THE PROBLEM:
Extract the line that contains "(493, 333) = (386, 288): pink key -> none" and every line after it to the end of the records below, exactly as written and nothing else.

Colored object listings
>>>
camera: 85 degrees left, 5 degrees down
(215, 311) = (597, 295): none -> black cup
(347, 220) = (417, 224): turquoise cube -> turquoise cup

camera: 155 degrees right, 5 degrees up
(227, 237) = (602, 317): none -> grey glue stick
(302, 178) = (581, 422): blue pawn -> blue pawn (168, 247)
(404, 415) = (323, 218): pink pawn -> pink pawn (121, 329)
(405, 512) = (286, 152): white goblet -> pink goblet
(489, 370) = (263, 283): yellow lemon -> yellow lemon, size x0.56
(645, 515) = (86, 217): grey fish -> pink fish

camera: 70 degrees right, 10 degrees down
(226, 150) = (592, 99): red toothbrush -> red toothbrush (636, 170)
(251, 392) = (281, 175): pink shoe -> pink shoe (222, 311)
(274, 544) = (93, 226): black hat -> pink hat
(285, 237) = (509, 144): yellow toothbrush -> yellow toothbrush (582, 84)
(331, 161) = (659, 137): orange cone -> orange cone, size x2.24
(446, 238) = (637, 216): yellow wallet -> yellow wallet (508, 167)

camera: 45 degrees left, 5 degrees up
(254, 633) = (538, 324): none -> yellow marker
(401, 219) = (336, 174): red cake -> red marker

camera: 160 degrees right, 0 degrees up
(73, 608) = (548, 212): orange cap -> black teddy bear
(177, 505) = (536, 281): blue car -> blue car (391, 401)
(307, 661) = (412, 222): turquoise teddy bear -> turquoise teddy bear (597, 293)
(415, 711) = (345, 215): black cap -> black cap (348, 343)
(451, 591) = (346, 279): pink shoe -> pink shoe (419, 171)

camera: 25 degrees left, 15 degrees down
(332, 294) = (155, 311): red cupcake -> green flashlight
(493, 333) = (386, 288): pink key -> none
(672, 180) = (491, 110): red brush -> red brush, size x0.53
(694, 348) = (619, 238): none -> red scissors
<<<
ANSWER SPACE:
(493, 333) = (386, 288): pink key -> none
(672, 180) = (491, 110): red brush -> red brush, size x0.53
(694, 348) = (619, 238): none -> red scissors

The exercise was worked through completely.